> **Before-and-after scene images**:
----

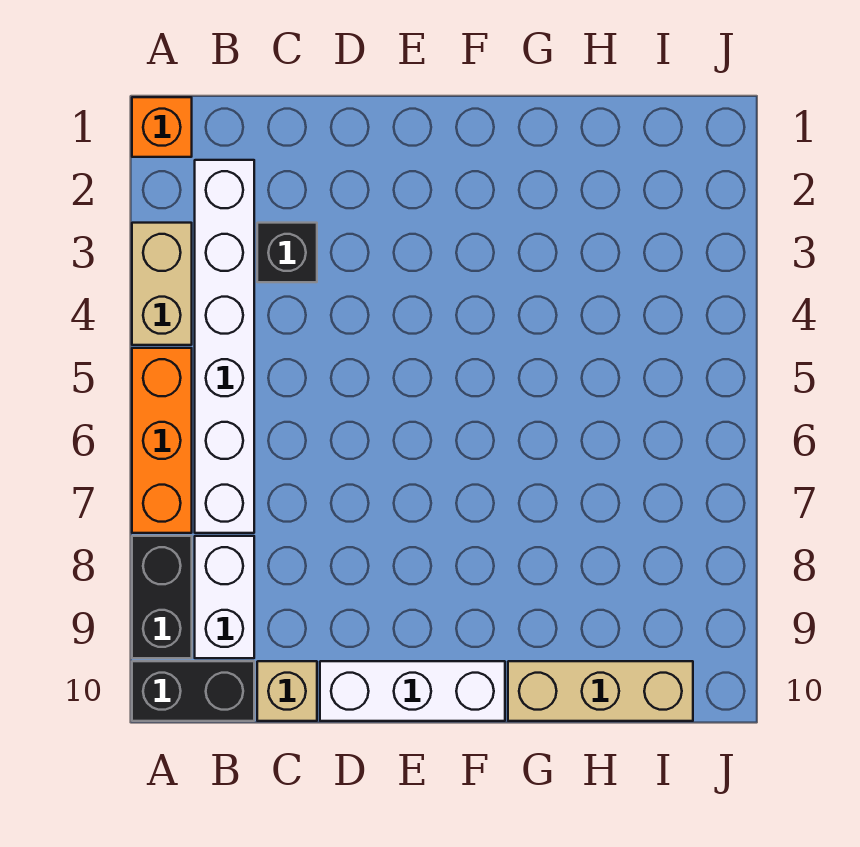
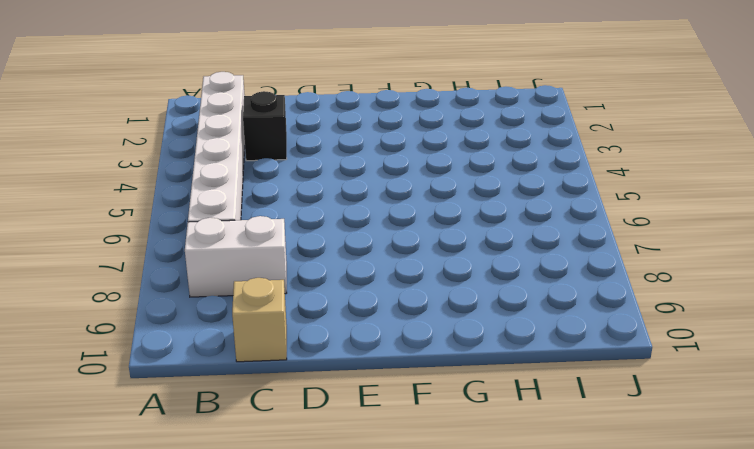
white brick B8:C8 level 1 -> white brick B8:B9 level 1
none -> orange brick A1 level 1
none -> tan brick A3:A4 level 1

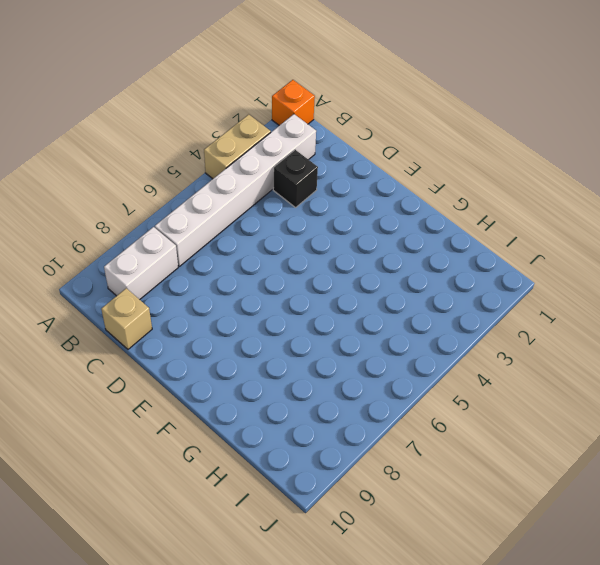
none -> orange brick A5:A7 level 1
none -> black brick A8:A9 level 1

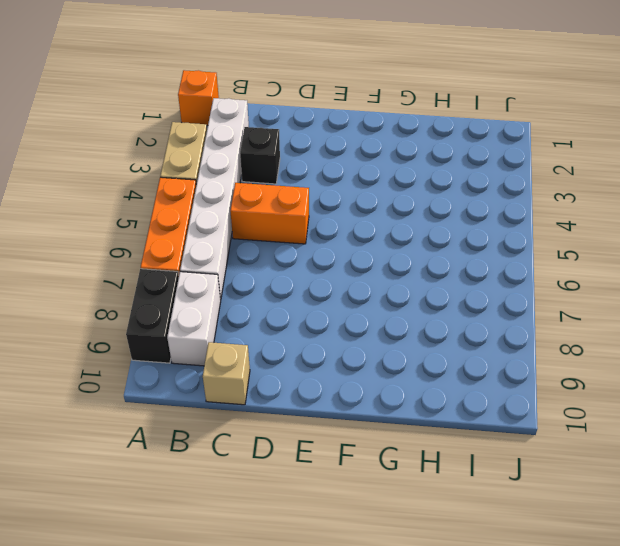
orange brick C5:D5 level 1 -> none
none -> black brick A10:B10 level 1
none -> white brick D10:F10 level 1

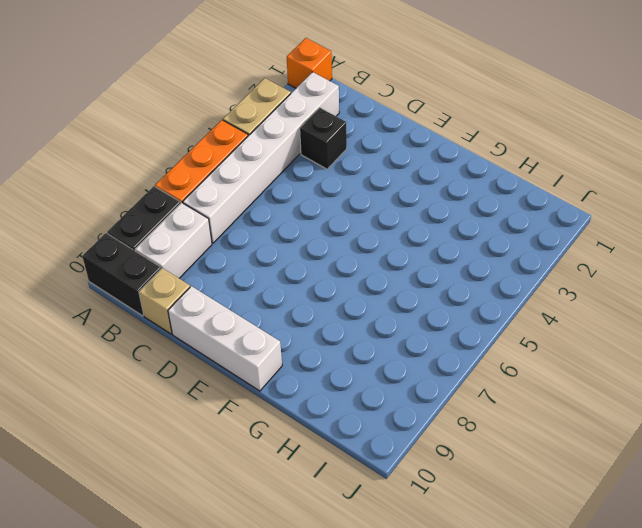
none -> tan brick G10:I10 level 1

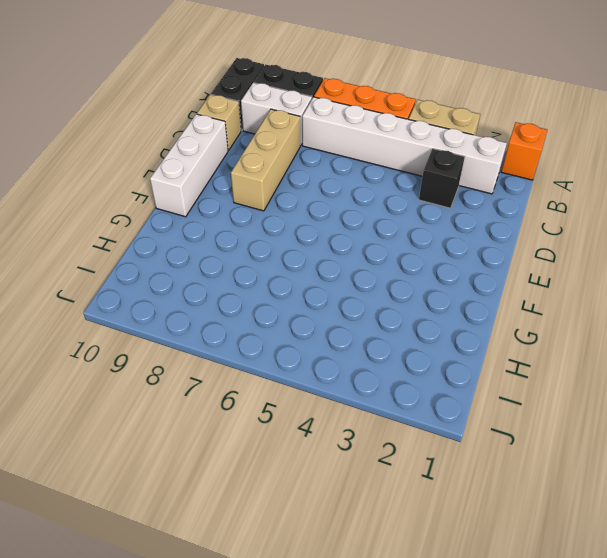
tan brick C8:E8 level 1 -> tan brick G10:I10 level 1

----

> **REQUIREMENT**: Retype each line above exactly and leave out any picture.

> **ANSWER SPACE**:
white brick B8:C8 level 1 -> white brick B8:B9 level 1
none -> orange brick A1 level 1
none -> tan brick A3:A4 level 1

none -> orange brick A5:A7 level 1
none -> black brick A8:A9 level 1

orange brick C5:D5 level 1 -> none
none -> black brick A10:B10 level 1
none -> white brick D10:F10 level 1

none -> tan brick G10:I10 level 1

tan brick C8:E8 level 1 -> tan brick G10:I10 level 1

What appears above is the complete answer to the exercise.